◆ **AIM OF THE EXERCISE**: Given these entries, repeat exactly the lines starting with the one that has "yellow tape: [91,211,177,280]" and going on through the one that has "blue plane: none", both included, but none of the pictures.

[Saved entries]
[Start of section]
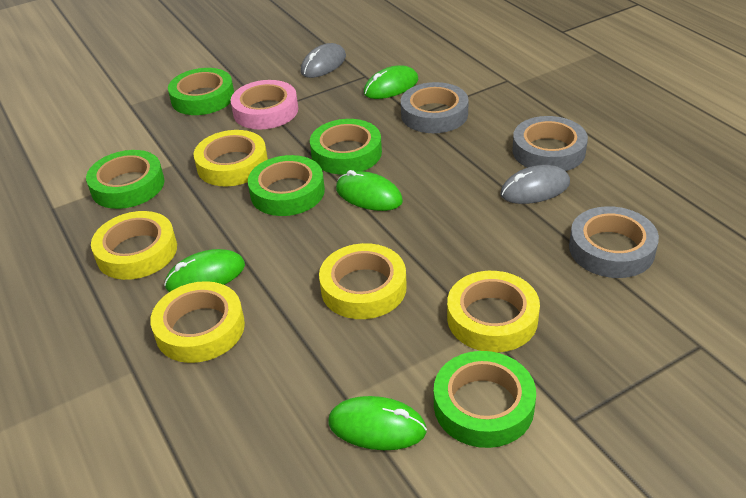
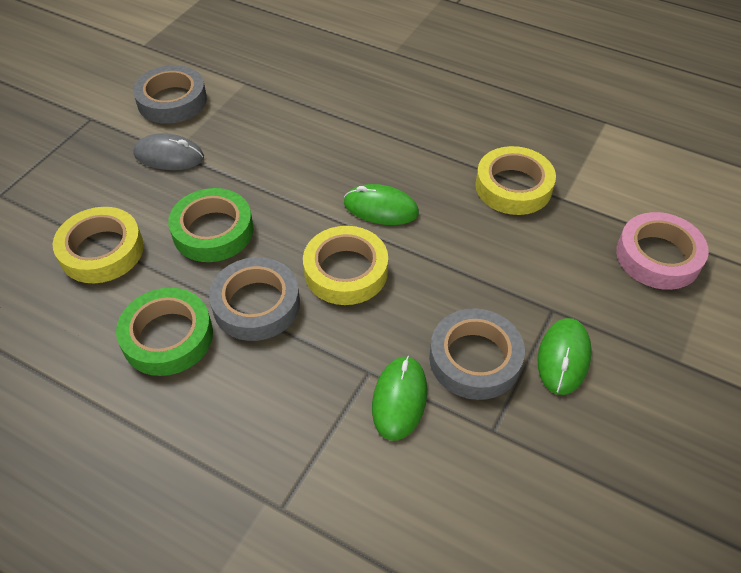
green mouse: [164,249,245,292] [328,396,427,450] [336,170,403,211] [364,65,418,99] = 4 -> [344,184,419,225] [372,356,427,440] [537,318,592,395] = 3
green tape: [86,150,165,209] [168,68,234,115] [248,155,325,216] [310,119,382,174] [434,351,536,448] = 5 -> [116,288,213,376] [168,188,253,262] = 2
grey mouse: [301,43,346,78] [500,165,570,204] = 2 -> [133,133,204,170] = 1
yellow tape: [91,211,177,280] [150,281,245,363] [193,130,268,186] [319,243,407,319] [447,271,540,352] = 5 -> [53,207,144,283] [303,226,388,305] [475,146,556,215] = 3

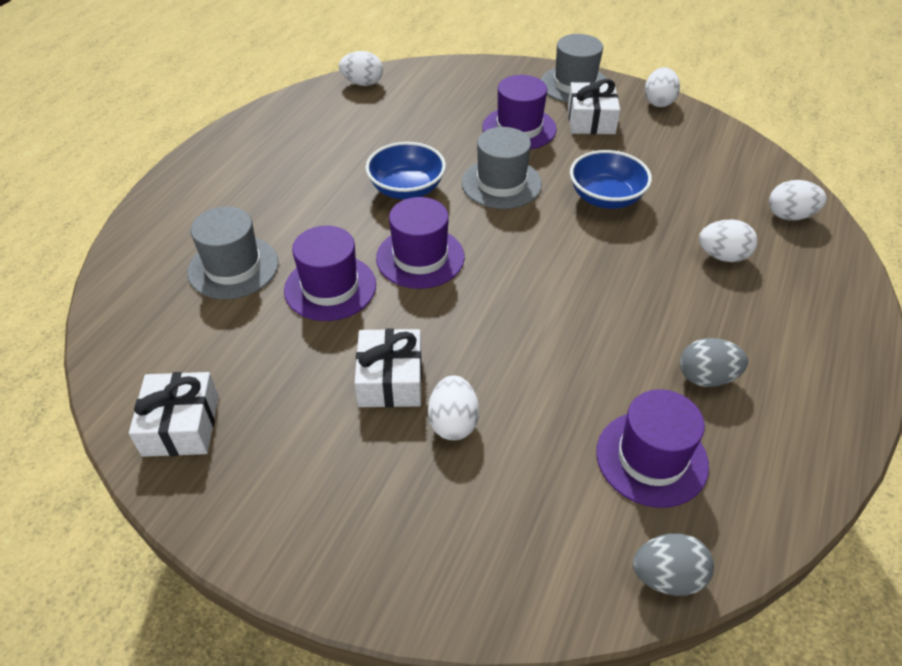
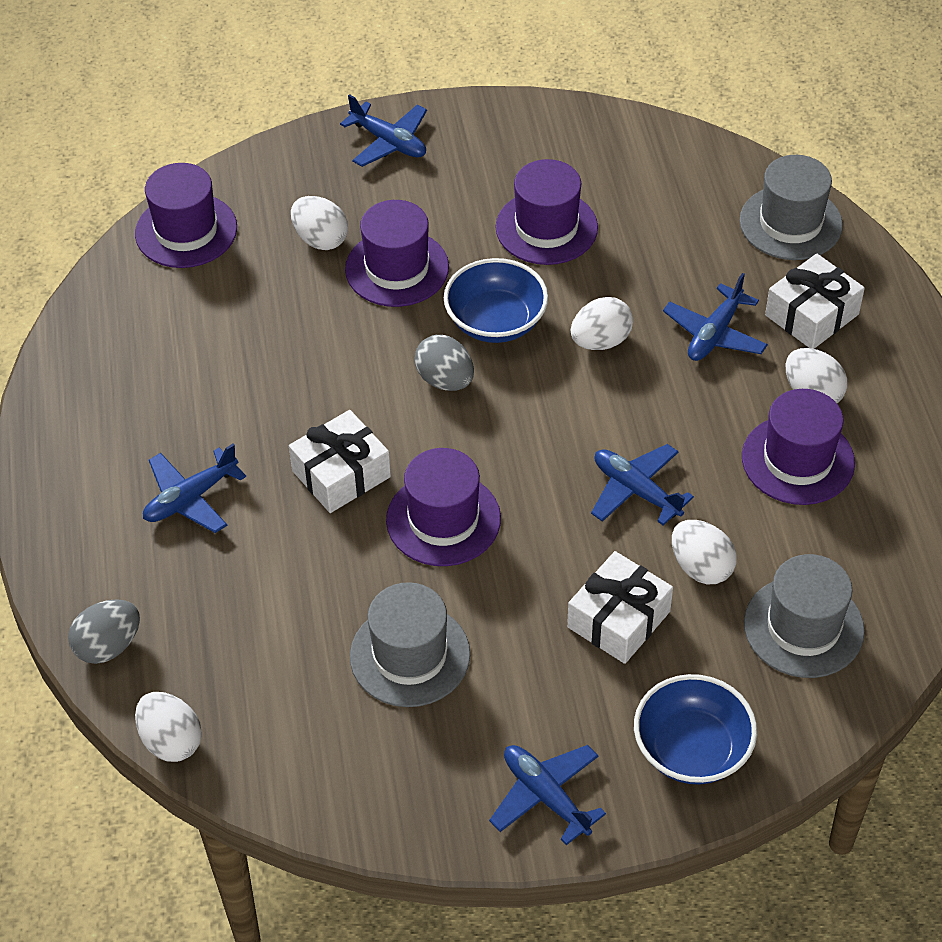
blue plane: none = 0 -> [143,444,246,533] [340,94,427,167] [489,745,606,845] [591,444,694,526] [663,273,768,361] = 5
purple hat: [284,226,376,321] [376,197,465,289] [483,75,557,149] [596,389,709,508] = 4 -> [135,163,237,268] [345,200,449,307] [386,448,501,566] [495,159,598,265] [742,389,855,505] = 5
[End of section]
◆ **RESULT**:
yellow tape: [91,211,177,280] [150,281,245,363] [193,130,268,186] [319,243,407,319] [447,271,540,352] = 5 -> [53,207,144,283] [303,226,388,305] [475,146,556,215] = 3

blue plane: none = 0 -> [143,444,246,533] [340,94,427,167] [489,745,606,845] [591,444,694,526] [663,273,768,361] = 5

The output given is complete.